EXERCISE REQUIREMENTS:
Your answer must be an exact copy of the records below, with every picture left out.

----- DATA PROVIDED

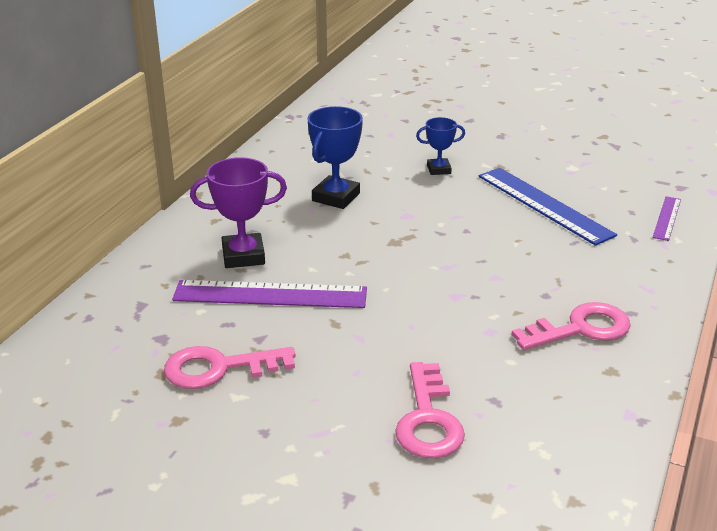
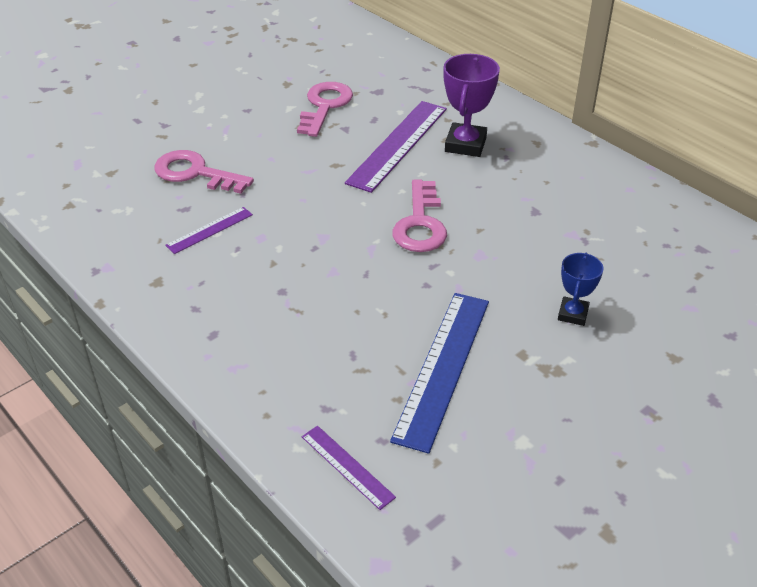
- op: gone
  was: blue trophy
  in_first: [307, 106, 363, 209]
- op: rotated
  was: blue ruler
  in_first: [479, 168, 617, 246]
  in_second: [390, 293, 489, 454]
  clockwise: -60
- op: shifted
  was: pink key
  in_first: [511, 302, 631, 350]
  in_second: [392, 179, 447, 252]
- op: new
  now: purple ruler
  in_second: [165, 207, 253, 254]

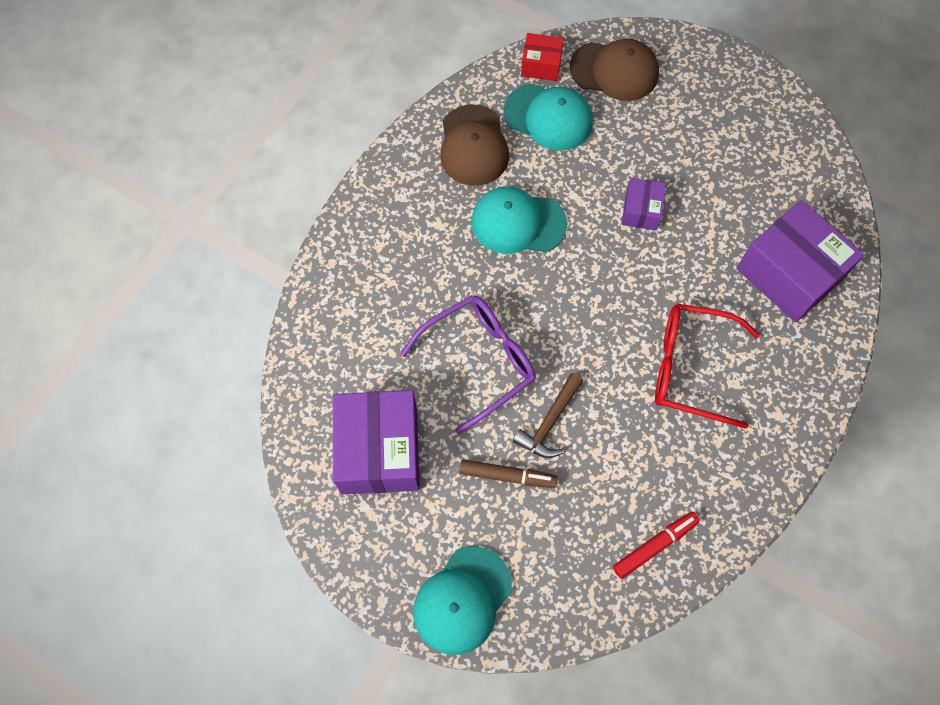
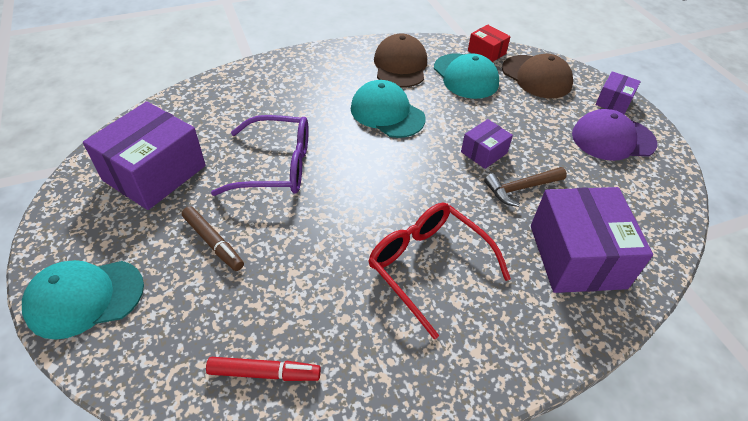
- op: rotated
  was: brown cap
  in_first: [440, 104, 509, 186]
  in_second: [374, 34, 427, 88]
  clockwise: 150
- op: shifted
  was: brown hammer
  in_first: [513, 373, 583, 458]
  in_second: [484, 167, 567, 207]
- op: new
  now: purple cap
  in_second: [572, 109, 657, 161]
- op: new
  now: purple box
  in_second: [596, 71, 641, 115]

----------

OUTPUT FOR THIS EXERCISE:
- op: gone
  was: blue trophy
  in_first: [307, 106, 363, 209]
- op: rotated
  was: blue ruler
  in_first: [479, 168, 617, 246]
  in_second: [390, 293, 489, 454]
  clockwise: -60
- op: shifted
  was: pink key
  in_first: [511, 302, 631, 350]
  in_second: [392, 179, 447, 252]
- op: new
  now: purple ruler
  in_second: [165, 207, 253, 254]

- op: rotated
  was: brown cap
  in_first: [440, 104, 509, 186]
  in_second: [374, 34, 427, 88]
  clockwise: 150
- op: shifted
  was: brown hammer
  in_first: [513, 373, 583, 458]
  in_second: [484, 167, 567, 207]
- op: new
  now: purple cap
  in_second: [572, 109, 657, 161]
- op: new
  now: purple box
  in_second: [596, 71, 641, 115]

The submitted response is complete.